__DATA EXTRACT__.
=======

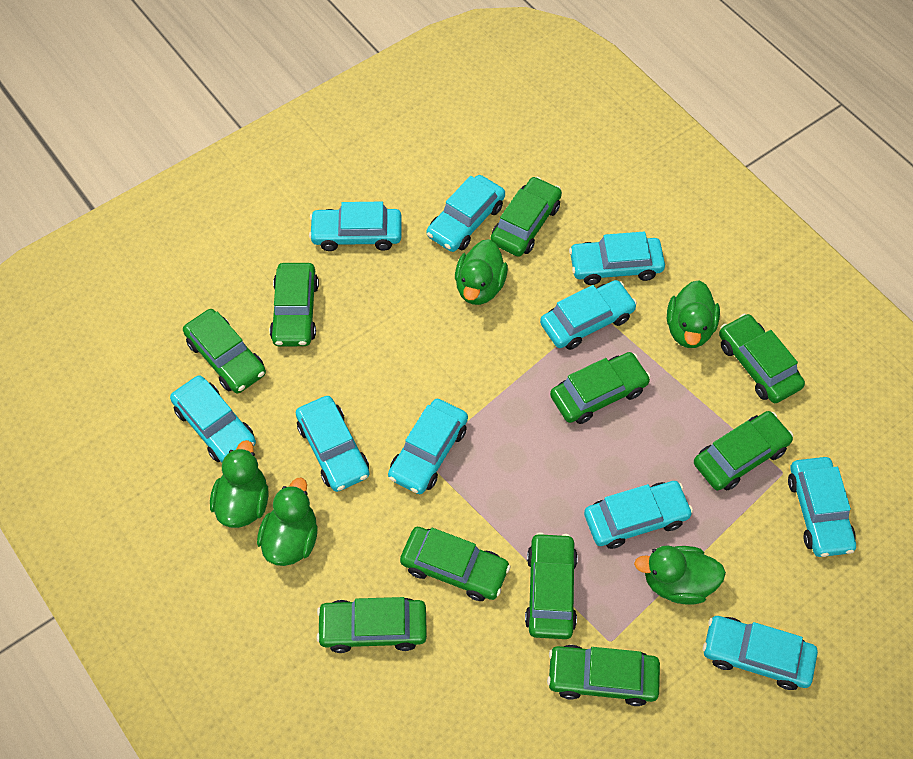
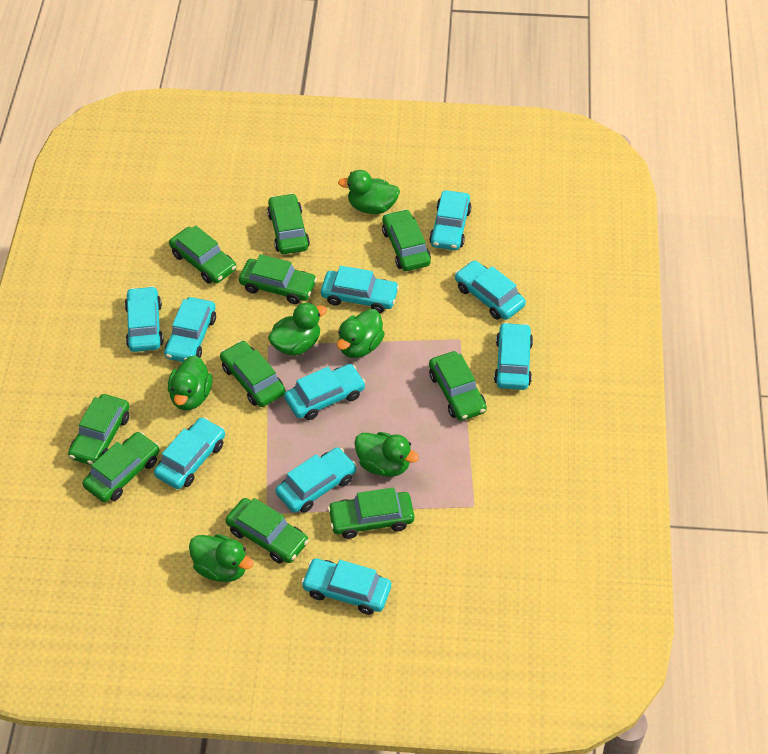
green duck: 5 -> 6

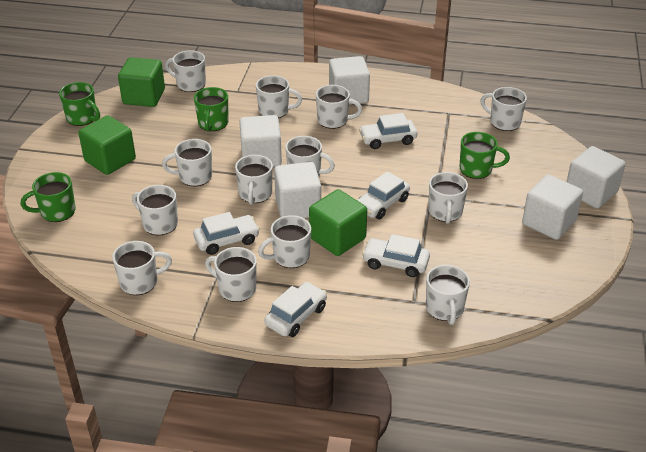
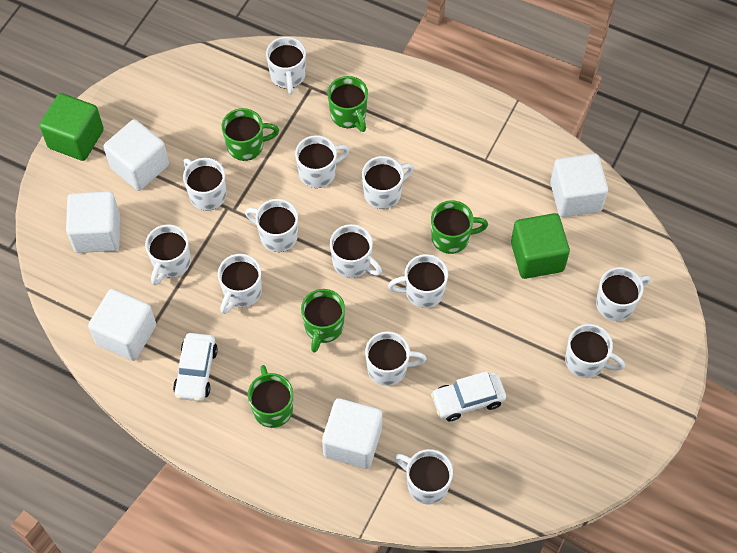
green cube: 3 -> 2
green mug: 4 -> 5
white car: 5 -> 2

=======

__WHAT IS EXPECTED__.
Apart from the pictures, the material above has to be repeated exactly.

__EXERCISE RESULT__.
green duck: 5 -> 6

green cube: 3 -> 2
green mug: 4 -> 5
white car: 5 -> 2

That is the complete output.